Problem requirements:
Would you count the lines below that contain the string "yellow" and reply with that number only?
** Records supplied follows **
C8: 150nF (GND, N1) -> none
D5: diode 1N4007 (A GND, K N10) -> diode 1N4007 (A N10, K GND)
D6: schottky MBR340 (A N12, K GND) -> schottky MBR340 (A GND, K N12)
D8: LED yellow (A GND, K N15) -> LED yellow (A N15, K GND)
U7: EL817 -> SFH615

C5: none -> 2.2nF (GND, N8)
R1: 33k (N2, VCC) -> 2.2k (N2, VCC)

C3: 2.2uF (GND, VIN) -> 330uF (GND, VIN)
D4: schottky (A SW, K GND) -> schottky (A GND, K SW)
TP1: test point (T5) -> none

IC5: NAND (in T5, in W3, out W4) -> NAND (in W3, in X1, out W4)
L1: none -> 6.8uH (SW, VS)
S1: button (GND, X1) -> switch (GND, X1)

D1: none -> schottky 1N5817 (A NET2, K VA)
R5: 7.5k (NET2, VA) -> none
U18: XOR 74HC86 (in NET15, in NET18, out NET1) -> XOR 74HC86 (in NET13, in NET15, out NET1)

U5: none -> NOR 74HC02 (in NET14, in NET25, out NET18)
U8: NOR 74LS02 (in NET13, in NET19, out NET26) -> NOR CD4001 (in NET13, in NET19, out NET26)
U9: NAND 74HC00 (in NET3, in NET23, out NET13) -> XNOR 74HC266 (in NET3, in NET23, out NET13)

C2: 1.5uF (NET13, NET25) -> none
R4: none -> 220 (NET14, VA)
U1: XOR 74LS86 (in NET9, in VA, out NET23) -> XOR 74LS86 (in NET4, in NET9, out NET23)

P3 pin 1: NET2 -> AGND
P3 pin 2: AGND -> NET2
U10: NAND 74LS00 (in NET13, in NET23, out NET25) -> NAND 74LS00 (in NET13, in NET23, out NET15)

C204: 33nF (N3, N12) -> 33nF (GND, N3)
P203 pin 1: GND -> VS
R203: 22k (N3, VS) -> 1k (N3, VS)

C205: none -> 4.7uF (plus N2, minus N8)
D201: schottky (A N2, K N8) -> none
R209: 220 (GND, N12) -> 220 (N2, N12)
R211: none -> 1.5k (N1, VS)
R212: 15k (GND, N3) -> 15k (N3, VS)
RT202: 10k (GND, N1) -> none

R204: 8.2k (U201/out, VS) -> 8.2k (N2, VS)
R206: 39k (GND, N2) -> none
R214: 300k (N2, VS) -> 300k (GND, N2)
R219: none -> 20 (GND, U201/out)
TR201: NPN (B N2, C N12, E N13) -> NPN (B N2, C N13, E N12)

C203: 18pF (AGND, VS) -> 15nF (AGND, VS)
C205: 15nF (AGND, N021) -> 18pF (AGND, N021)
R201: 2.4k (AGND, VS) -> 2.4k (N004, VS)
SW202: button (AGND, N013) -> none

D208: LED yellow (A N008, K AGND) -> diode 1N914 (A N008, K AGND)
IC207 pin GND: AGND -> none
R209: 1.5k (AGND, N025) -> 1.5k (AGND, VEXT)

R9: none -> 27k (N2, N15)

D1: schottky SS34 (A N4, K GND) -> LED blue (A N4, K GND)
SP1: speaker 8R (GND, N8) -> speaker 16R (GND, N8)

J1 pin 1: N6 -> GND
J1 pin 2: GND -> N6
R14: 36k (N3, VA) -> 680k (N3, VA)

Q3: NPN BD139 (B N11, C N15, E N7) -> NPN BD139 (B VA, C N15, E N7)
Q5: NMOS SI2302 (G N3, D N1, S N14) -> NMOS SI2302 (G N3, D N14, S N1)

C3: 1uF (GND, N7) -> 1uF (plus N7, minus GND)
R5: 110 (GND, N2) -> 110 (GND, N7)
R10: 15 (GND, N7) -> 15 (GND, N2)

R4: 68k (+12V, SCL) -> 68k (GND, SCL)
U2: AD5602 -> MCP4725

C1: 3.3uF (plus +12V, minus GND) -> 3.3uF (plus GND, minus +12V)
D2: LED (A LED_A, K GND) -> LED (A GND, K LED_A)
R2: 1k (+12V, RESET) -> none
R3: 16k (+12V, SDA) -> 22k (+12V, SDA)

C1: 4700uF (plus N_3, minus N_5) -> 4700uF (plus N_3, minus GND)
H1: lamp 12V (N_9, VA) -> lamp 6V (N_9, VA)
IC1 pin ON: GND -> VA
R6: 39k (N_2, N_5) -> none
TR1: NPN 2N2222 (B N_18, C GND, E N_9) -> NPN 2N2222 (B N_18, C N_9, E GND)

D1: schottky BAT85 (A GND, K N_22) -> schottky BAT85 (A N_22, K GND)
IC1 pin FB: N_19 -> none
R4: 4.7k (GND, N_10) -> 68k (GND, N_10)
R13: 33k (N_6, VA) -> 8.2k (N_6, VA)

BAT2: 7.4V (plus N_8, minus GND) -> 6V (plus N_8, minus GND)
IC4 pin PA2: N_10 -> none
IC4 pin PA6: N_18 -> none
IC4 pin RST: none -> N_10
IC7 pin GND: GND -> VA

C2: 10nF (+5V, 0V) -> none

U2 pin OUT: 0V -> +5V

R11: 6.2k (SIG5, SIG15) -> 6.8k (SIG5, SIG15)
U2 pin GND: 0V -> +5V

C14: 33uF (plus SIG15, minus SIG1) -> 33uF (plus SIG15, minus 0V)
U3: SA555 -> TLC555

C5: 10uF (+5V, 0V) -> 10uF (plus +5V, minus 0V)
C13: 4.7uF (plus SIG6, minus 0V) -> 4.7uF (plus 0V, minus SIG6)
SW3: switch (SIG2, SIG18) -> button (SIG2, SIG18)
** End of Records supplied **
Result for this exercise:
2